(GOAL)
Extract every line in the entries below that contains the string "kern", and reproduce each matching line in full.
-- start EXERCISE MATERIALS --
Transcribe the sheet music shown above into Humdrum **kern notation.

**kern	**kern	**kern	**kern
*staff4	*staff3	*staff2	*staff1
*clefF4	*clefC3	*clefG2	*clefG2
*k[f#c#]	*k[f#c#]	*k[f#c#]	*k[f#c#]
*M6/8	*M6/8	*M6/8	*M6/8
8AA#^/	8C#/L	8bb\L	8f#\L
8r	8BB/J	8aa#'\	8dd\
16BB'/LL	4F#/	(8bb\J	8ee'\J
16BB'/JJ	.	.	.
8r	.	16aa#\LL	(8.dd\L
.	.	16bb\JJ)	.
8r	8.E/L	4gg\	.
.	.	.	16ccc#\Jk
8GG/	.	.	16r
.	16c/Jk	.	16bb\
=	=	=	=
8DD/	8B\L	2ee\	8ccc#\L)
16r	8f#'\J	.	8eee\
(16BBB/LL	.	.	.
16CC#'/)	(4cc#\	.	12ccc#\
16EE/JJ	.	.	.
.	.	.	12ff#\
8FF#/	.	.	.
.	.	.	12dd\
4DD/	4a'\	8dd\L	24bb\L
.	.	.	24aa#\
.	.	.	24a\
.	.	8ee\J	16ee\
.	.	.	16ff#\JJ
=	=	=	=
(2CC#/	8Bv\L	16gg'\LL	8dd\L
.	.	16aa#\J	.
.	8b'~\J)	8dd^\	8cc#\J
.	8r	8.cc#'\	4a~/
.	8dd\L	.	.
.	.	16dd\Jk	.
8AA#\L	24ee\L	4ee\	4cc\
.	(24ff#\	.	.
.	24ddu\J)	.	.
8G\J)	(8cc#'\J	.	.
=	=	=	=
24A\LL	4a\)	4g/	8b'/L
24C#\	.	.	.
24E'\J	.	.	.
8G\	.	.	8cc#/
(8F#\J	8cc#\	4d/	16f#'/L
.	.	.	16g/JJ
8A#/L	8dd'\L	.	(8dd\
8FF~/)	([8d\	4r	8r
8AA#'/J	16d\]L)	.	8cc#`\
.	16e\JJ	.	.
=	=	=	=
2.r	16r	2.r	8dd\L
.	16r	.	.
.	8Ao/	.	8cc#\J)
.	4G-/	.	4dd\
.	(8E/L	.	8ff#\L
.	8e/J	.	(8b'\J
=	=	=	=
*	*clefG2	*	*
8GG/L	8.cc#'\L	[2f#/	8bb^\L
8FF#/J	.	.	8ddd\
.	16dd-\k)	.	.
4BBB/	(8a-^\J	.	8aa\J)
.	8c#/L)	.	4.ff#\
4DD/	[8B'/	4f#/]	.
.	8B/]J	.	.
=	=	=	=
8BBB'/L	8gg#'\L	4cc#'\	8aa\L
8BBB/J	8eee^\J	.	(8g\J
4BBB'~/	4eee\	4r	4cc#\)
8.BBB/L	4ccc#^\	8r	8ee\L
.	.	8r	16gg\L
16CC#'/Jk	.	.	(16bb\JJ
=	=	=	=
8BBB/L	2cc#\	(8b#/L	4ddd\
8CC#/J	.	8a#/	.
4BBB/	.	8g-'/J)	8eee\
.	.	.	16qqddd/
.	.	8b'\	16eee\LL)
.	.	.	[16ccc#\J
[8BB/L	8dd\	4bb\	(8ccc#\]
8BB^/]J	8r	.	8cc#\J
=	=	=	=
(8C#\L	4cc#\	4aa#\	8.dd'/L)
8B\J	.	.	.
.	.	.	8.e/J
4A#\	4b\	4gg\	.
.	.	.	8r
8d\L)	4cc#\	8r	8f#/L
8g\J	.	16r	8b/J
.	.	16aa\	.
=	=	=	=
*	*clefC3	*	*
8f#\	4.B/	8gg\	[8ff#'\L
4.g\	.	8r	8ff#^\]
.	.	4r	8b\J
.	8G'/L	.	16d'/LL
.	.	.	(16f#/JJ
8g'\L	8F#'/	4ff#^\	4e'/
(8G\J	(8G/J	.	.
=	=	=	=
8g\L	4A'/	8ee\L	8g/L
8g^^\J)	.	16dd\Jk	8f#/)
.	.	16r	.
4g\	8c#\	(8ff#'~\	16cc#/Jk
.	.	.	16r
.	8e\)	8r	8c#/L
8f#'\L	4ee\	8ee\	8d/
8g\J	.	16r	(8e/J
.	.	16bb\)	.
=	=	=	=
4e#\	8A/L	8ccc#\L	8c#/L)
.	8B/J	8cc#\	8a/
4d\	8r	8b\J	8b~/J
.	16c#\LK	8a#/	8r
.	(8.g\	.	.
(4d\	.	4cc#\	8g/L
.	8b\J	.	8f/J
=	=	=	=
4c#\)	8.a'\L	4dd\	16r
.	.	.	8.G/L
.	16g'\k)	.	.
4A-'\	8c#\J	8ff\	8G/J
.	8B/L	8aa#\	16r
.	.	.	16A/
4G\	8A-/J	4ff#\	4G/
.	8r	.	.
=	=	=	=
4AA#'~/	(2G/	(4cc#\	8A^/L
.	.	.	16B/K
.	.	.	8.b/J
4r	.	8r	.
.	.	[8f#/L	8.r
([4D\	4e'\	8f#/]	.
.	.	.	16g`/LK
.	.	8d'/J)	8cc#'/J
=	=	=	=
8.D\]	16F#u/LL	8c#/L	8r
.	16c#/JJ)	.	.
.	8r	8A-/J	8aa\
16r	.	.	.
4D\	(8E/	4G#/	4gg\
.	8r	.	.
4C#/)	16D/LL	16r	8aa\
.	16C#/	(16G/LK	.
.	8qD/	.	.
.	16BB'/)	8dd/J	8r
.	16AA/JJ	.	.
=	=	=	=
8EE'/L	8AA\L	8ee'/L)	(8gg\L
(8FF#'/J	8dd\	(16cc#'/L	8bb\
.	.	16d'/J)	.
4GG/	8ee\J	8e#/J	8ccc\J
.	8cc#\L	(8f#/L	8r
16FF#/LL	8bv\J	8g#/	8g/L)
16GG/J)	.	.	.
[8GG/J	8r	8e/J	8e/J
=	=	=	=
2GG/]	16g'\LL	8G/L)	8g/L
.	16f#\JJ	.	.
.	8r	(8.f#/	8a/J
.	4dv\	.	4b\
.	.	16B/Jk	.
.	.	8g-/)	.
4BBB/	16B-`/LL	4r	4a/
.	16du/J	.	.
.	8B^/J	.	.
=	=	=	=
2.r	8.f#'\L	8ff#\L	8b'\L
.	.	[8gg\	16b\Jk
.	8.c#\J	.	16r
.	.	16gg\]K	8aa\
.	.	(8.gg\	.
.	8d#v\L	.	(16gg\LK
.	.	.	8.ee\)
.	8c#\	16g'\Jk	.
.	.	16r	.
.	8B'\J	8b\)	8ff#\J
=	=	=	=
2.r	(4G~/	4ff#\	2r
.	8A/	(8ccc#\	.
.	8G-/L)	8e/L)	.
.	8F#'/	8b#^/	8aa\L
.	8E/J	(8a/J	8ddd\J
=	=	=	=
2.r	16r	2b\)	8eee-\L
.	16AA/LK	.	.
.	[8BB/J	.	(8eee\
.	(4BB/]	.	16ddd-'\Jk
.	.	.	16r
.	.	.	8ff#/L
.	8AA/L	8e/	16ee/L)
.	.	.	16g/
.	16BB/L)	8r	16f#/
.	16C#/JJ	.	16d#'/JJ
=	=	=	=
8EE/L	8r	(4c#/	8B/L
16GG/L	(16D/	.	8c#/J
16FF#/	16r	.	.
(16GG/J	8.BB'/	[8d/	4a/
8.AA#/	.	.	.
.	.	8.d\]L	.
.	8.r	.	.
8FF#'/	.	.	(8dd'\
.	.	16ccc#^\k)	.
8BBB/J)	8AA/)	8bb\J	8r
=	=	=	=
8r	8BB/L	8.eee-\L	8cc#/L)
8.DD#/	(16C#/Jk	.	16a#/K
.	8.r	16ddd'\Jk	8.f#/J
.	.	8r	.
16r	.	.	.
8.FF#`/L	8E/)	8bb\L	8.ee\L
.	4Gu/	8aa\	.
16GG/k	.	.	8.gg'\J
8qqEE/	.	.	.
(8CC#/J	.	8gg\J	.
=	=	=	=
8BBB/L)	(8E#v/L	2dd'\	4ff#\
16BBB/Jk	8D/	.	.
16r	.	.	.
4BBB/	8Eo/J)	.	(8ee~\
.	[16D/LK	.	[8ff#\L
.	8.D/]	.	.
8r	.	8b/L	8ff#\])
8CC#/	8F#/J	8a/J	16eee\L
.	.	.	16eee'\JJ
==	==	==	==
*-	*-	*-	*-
-- end EXERCISE MATERIALS --
(EXERCISE SOLUTION)
Transcribe the sheet music shown above into Humdrum **kern notation.
**kern	**kern	**kern	**kern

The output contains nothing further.